_Problem statement:_
Go through the entries and set each one down exactly.

Records from a collection:

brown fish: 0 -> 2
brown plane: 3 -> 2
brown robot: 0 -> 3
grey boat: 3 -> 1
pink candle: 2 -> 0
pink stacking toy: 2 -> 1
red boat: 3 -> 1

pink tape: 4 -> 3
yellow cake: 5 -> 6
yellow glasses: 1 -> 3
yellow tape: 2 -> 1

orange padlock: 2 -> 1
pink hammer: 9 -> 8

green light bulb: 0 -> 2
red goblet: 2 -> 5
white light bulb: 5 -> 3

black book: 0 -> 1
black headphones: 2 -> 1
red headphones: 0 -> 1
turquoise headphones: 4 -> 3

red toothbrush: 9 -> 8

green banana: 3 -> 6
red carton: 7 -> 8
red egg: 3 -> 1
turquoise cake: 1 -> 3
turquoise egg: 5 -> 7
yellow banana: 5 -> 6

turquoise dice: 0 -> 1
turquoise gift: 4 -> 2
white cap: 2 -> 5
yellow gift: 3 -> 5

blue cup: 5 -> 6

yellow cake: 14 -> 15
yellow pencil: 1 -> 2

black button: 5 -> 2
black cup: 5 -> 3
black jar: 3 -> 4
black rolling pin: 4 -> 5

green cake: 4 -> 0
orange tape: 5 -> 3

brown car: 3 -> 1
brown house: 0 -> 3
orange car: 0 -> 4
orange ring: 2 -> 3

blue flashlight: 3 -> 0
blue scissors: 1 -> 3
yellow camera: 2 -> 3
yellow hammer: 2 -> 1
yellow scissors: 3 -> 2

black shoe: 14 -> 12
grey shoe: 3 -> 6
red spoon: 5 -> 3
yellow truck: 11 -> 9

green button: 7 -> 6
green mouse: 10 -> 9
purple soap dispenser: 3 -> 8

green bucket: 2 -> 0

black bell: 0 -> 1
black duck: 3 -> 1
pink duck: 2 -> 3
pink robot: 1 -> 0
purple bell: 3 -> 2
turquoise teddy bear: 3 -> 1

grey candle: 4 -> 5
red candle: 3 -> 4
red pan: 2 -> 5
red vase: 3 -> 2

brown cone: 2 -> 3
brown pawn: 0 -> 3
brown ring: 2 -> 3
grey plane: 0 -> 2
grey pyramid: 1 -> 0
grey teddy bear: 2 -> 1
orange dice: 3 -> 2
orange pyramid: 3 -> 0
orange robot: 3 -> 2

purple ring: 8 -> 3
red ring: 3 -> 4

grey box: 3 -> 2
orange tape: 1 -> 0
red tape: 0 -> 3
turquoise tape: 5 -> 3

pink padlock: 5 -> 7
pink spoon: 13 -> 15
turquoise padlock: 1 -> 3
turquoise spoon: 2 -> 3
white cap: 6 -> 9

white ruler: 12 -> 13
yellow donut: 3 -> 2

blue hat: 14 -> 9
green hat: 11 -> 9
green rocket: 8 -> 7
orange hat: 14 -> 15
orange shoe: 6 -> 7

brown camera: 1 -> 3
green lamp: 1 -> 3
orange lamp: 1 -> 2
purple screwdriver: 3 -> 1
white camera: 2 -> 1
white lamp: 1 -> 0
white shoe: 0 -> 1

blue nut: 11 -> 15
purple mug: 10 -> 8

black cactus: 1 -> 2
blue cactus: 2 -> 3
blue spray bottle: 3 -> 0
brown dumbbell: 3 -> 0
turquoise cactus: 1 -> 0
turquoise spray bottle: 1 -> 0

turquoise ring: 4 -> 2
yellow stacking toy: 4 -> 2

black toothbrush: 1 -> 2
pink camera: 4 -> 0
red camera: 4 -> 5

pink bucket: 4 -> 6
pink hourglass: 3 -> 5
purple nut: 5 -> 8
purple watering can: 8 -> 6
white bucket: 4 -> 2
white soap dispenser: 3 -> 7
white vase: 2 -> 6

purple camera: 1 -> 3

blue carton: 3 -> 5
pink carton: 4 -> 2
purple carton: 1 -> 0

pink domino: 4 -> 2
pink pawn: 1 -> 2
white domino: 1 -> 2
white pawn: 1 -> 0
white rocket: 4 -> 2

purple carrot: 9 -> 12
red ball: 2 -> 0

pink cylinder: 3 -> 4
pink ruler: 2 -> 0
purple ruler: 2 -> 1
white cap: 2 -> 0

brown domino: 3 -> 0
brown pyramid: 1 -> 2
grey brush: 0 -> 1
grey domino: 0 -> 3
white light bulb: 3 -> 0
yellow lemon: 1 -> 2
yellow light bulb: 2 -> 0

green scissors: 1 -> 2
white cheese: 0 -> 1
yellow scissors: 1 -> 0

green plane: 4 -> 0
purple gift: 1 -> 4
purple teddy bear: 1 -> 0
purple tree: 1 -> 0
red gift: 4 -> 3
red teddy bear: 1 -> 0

_Reply:_
brown fish: 0 -> 2
brown plane: 3 -> 2
brown robot: 0 -> 3
grey boat: 3 -> 1
pink candle: 2 -> 0
pink stacking toy: 2 -> 1
red boat: 3 -> 1

pink tape: 4 -> 3
yellow cake: 5 -> 6
yellow glasses: 1 -> 3
yellow tape: 2 -> 1

orange padlock: 2 -> 1
pink hammer: 9 -> 8

green light bulb: 0 -> 2
red goblet: 2 -> 5
white light bulb: 5 -> 3

black book: 0 -> 1
black headphones: 2 -> 1
red headphones: 0 -> 1
turquoise headphones: 4 -> 3

red toothbrush: 9 -> 8

green banana: 3 -> 6
red carton: 7 -> 8
red egg: 3 -> 1
turquoise cake: 1 -> 3
turquoise egg: 5 -> 7
yellow banana: 5 -> 6

turquoise dice: 0 -> 1
turquoise gift: 4 -> 2
white cap: 2 -> 5
yellow gift: 3 -> 5

blue cup: 5 -> 6

yellow cake: 14 -> 15
yellow pencil: 1 -> 2

black button: 5 -> 2
black cup: 5 -> 3
black jar: 3 -> 4
black rolling pin: 4 -> 5

green cake: 4 -> 0
orange tape: 5 -> 3

brown car: 3 -> 1
brown house: 0 -> 3
orange car: 0 -> 4
orange ring: 2 -> 3

blue flashlight: 3 -> 0
blue scissors: 1 -> 3
yellow camera: 2 -> 3
yellow hammer: 2 -> 1
yellow scissors: 3 -> 2

black shoe: 14 -> 12
grey shoe: 3 -> 6
red spoon: 5 -> 3
yellow truck: 11 -> 9

green button: 7 -> 6
green mouse: 10 -> 9
purple soap dispenser: 3 -> 8

green bucket: 2 -> 0

black bell: 0 -> 1
black duck: 3 -> 1
pink duck: 2 -> 3
pink robot: 1 -> 0
purple bell: 3 -> 2
turquoise teddy bear: 3 -> 1

grey candle: 4 -> 5
red candle: 3 -> 4
red pan: 2 -> 5
red vase: 3 -> 2

brown cone: 2 -> 3
brown pawn: 0 -> 3
brown ring: 2 -> 3
grey plane: 0 -> 2
grey pyramid: 1 -> 0
grey teddy bear: 2 -> 1
orange dice: 3 -> 2
orange pyramid: 3 -> 0
orange robot: 3 -> 2

purple ring: 8 -> 3
red ring: 3 -> 4

grey box: 3 -> 2
orange tape: 1 -> 0
red tape: 0 -> 3
turquoise tape: 5 -> 3

pink padlock: 5 -> 7
pink spoon: 13 -> 15
turquoise padlock: 1 -> 3
turquoise spoon: 2 -> 3
white cap: 6 -> 9

white ruler: 12 -> 13
yellow donut: 3 -> 2

blue hat: 14 -> 9
green hat: 11 -> 9
green rocket: 8 -> 7
orange hat: 14 -> 15
orange shoe: 6 -> 7

brown camera: 1 -> 3
green lamp: 1 -> 3
orange lamp: 1 -> 2
purple screwdriver: 3 -> 1
white camera: 2 -> 1
white lamp: 1 -> 0
white shoe: 0 -> 1

blue nut: 11 -> 15
purple mug: 10 -> 8

black cactus: 1 -> 2
blue cactus: 2 -> 3
blue spray bottle: 3 -> 0
brown dumbbell: 3 -> 0
turquoise cactus: 1 -> 0
turquoise spray bottle: 1 -> 0

turquoise ring: 4 -> 2
yellow stacking toy: 4 -> 2

black toothbrush: 1 -> 2
pink camera: 4 -> 0
red camera: 4 -> 5

pink bucket: 4 -> 6
pink hourglass: 3 -> 5
purple nut: 5 -> 8
purple watering can: 8 -> 6
white bucket: 4 -> 2
white soap dispenser: 3 -> 7
white vase: 2 -> 6

purple camera: 1 -> 3

blue carton: 3 -> 5
pink carton: 4 -> 2
purple carton: 1 -> 0

pink domino: 4 -> 2
pink pawn: 1 -> 2
white domino: 1 -> 2
white pawn: 1 -> 0
white rocket: 4 -> 2

purple carrot: 9 -> 12
red ball: 2 -> 0

pink cylinder: 3 -> 4
pink ruler: 2 -> 0
purple ruler: 2 -> 1
white cap: 2 -> 0

brown domino: 3 -> 0
brown pyramid: 1 -> 2
grey brush: 0 -> 1
grey domino: 0 -> 3
white light bulb: 3 -> 0
yellow lemon: 1 -> 2
yellow light bulb: 2 -> 0

green scissors: 1 -> 2
white cheese: 0 -> 1
yellow scissors: 1 -> 0

green plane: 4 -> 0
purple gift: 1 -> 4
purple teddy bear: 1 -> 0
purple tree: 1 -> 0
red gift: 4 -> 3
red teddy bear: 1 -> 0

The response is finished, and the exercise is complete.